◆ **The data**
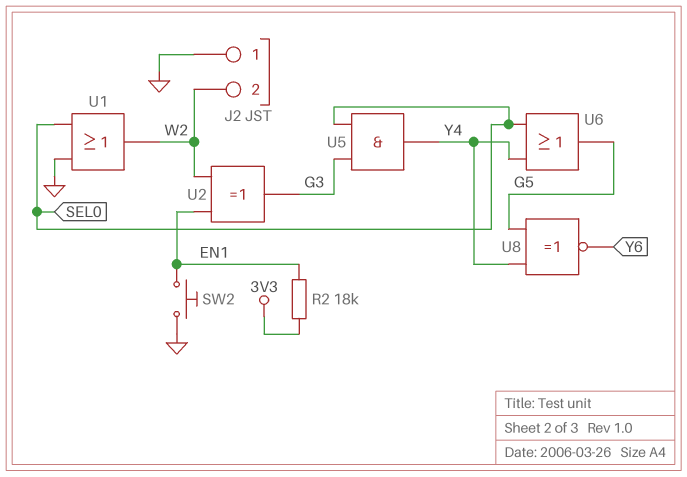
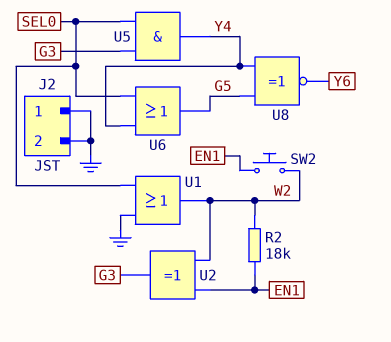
J2 pin 2: W2 -> GND
R2: 18k (3V3, EN1) -> 18k (EN1, W2)
SW2: button (EN1, GND) -> button (EN1, W2)

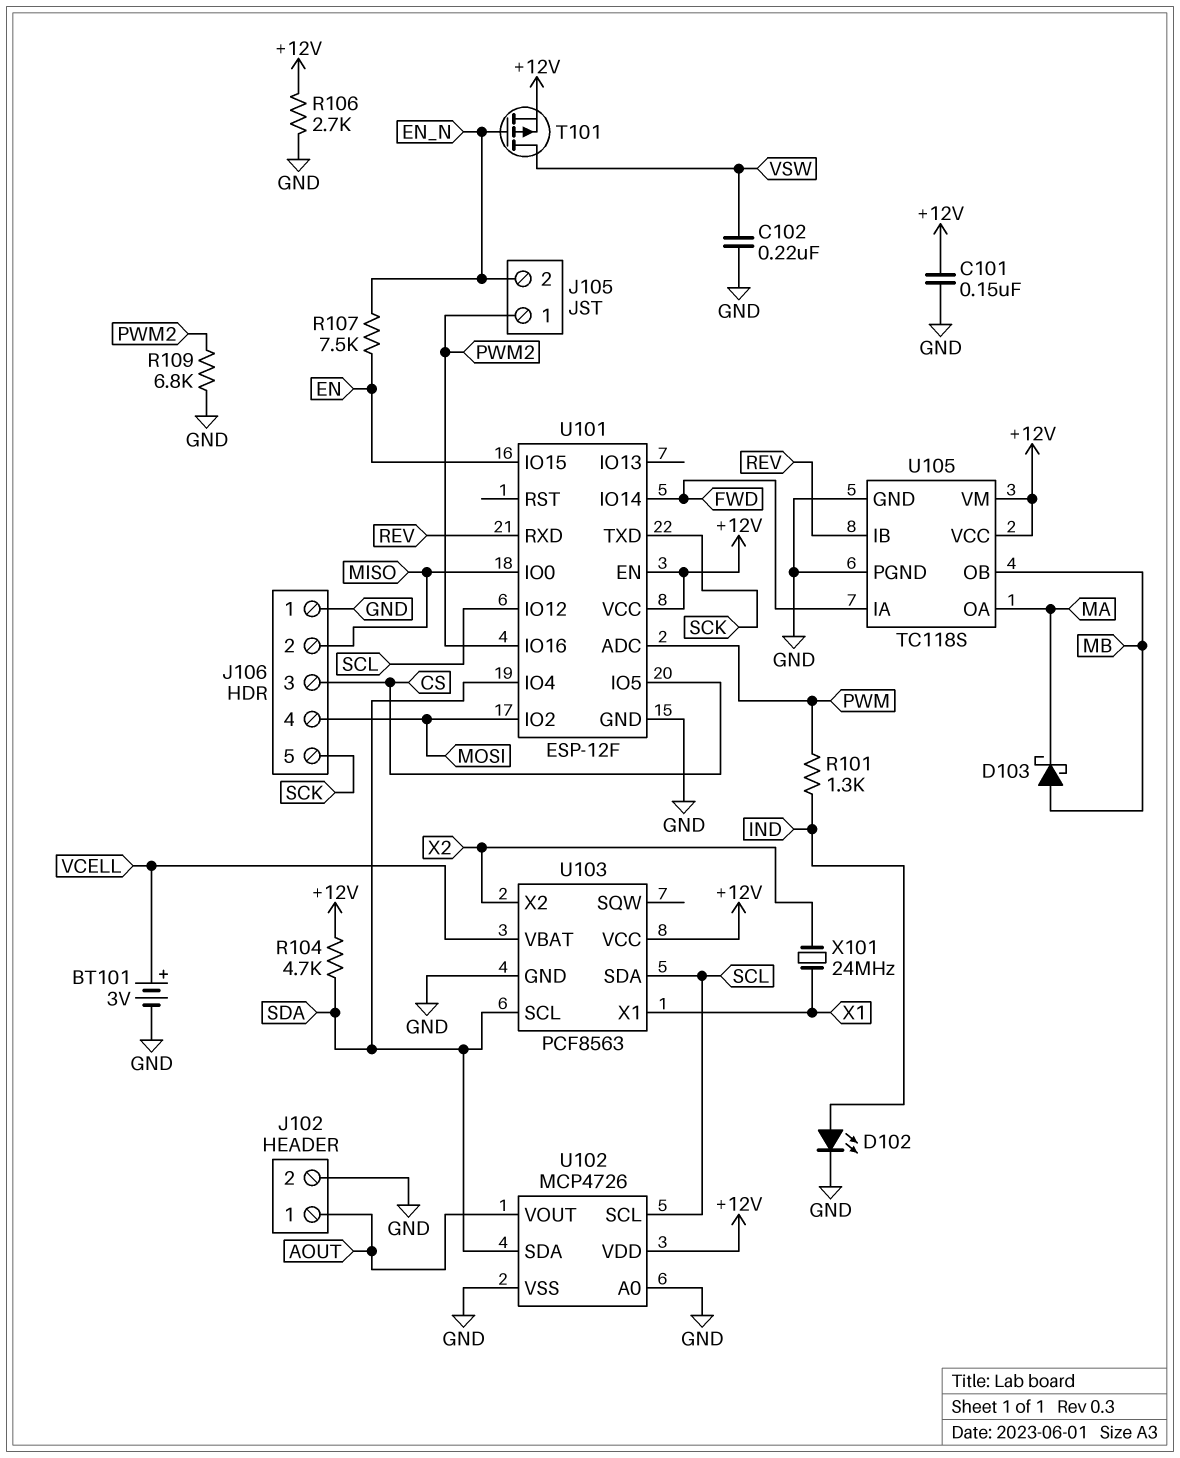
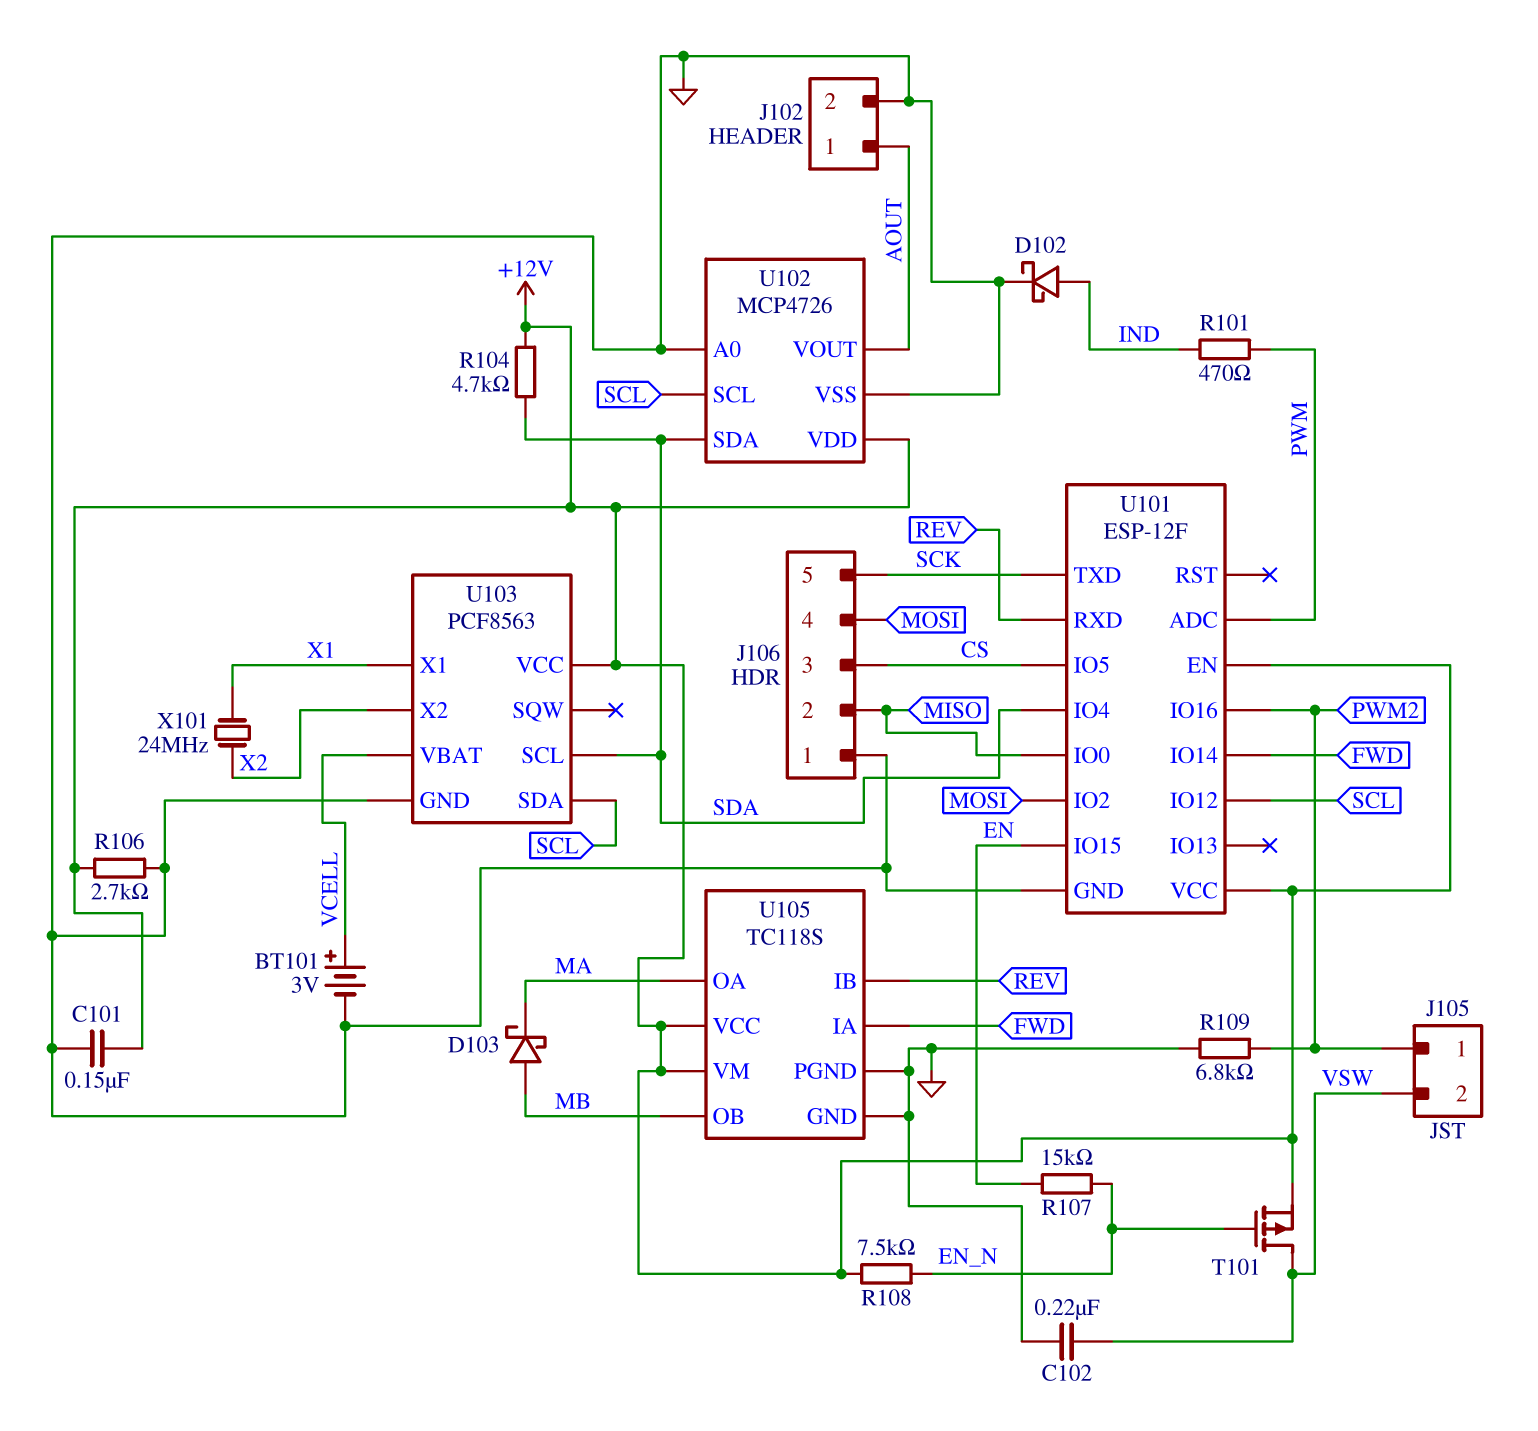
D102: LED (A IND, K GND) -> schottky (A IND, K GND)
J105 pin 2: EN_N -> VSW
R101: 1.3k (IND, PWM) -> 470 (IND, PWM)
R107: 7.5k (EN, EN_N) -> 15k (EN, EN_N)
R108: none -> 7.5k (+12V, EN_N)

◆ **What you are asked to do**
None of the pictures should appear, though every line of the data above must be reproduced exactly.

◆ **Answer to the exercise**
J2 pin 2: W2 -> GND
R2: 18k (3V3, EN1) -> 18k (EN1, W2)
SW2: button (EN1, GND) -> button (EN1, W2)

D102: LED (A IND, K GND) -> schottky (A IND, K GND)
J105 pin 2: EN_N -> VSW
R101: 1.3k (IND, PWM) -> 470 (IND, PWM)
R107: 7.5k (EN, EN_N) -> 15k (EN, EN_N)
R108: none -> 7.5k (+12V, EN_N)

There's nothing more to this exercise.